Before-and-after object listings
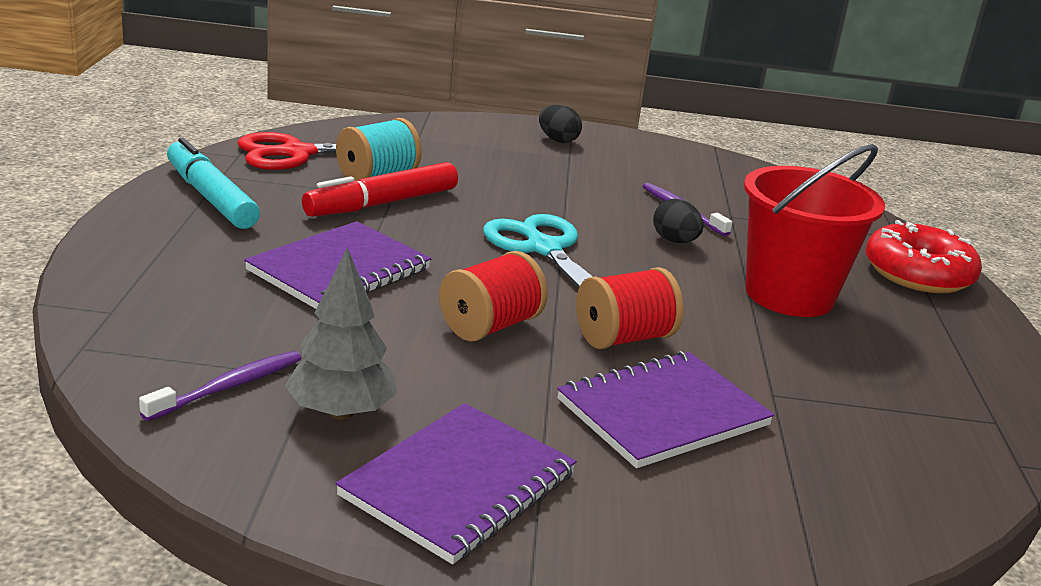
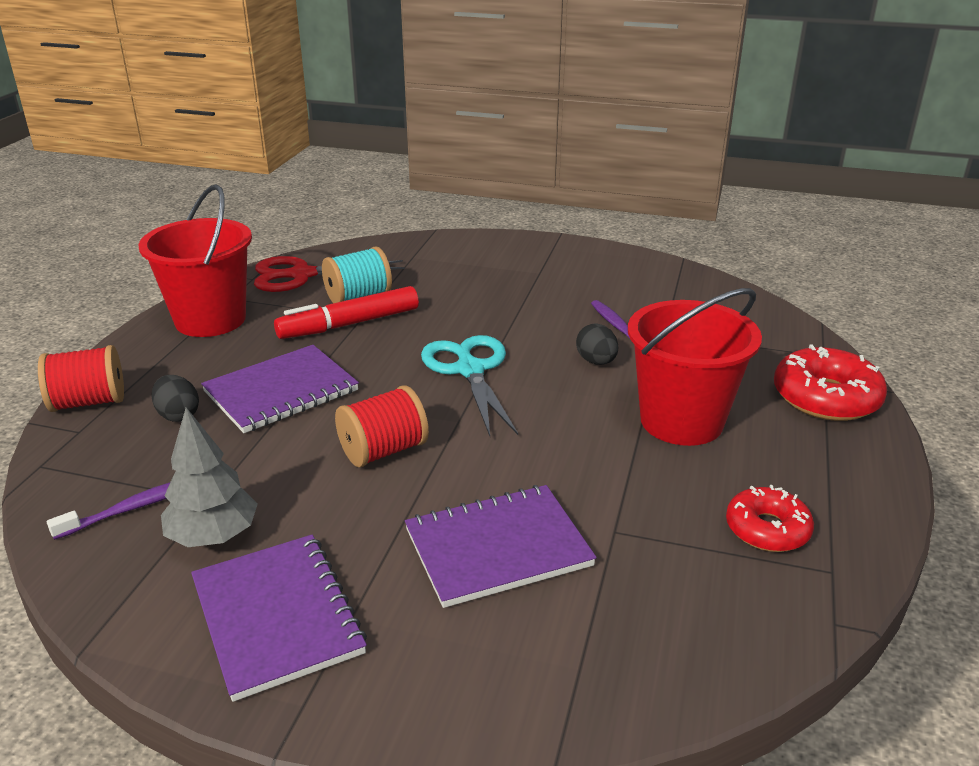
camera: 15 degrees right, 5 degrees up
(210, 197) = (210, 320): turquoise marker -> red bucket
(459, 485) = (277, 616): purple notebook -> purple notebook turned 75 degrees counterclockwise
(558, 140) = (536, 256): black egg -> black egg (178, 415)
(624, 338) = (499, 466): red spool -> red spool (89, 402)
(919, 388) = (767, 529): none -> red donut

> [Task item]: Each record must appear again exactly as written above, without its pictures.

> [Task result]:
camera: 15 degrees right, 5 degrees up
(210, 197) = (210, 320): turquoise marker -> red bucket
(459, 485) = (277, 616): purple notebook -> purple notebook turned 75 degrees counterclockwise
(558, 140) = (536, 256): black egg -> black egg (178, 415)
(624, 338) = (499, 466): red spool -> red spool (89, 402)
(919, 388) = (767, 529): none -> red donut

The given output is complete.